Your goal:
The lines below starting at the line containing "[246,463,310,521]" and ending at the line containing "[236,272,356,353]" are to be repeated exactly, with both ends kept and nothing else added.

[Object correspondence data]
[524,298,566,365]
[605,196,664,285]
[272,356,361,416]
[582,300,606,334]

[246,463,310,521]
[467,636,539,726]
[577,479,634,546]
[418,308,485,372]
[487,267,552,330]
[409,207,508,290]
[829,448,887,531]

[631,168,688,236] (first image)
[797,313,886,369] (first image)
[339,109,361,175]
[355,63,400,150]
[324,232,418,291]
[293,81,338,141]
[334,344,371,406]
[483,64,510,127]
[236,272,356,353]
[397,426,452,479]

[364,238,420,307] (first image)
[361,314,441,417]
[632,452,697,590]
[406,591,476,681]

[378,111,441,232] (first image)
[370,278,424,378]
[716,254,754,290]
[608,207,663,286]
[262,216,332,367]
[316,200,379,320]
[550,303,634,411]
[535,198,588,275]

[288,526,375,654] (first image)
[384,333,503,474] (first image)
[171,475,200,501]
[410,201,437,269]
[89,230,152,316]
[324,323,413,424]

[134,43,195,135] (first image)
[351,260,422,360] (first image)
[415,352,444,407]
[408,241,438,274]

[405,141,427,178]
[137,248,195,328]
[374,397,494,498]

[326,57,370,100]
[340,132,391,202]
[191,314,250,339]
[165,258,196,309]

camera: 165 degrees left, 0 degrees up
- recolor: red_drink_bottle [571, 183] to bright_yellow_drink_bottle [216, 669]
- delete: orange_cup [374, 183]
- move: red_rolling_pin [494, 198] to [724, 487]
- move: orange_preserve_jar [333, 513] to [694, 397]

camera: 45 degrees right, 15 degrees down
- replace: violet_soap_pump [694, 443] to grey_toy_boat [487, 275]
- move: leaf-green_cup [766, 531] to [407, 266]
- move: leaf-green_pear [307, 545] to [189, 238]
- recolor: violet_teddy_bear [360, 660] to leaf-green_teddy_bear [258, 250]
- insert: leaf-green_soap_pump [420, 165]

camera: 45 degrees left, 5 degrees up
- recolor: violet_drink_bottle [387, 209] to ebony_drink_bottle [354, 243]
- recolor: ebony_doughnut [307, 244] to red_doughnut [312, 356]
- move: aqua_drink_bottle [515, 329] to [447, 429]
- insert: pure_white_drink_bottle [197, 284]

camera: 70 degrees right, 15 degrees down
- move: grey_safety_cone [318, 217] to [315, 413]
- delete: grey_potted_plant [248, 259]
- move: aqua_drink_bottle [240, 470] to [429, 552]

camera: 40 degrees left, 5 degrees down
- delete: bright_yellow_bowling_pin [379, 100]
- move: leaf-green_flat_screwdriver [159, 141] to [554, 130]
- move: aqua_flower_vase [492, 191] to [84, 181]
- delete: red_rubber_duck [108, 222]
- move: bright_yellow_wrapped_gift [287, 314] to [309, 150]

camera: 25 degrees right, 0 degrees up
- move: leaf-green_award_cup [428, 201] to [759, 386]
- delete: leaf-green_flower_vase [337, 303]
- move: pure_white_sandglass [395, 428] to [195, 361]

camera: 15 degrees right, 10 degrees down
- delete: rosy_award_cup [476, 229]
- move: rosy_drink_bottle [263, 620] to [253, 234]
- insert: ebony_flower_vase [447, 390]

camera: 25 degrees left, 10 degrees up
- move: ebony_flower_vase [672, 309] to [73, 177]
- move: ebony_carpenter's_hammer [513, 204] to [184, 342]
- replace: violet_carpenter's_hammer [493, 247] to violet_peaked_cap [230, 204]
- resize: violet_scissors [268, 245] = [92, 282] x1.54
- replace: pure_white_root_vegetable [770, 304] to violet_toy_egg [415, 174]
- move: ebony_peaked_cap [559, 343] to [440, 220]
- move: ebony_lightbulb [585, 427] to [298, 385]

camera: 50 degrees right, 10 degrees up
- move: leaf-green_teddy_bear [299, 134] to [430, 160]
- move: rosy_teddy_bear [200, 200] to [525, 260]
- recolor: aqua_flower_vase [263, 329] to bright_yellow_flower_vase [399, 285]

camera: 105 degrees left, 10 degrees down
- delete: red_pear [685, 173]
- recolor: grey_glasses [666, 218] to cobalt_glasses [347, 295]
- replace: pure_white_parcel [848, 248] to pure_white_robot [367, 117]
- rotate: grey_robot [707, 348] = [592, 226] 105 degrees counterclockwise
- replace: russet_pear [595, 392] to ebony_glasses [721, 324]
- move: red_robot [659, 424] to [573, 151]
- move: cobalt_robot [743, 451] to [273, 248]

Task solution:
[246,463,310,521]
[467,636,539,726]
[577,479,634,546]
[418,308,485,372]
[487,267,552,330]
[409,207,508,290]
[829,448,887,531]

[631,168,688,236] (first image)
[797,313,886,369] (first image)
[339,109,361,175]
[355,63,400,150]
[324,232,418,291]
[293,81,338,141]
[334,344,371,406]
[483,64,510,127]
[236,272,356,353]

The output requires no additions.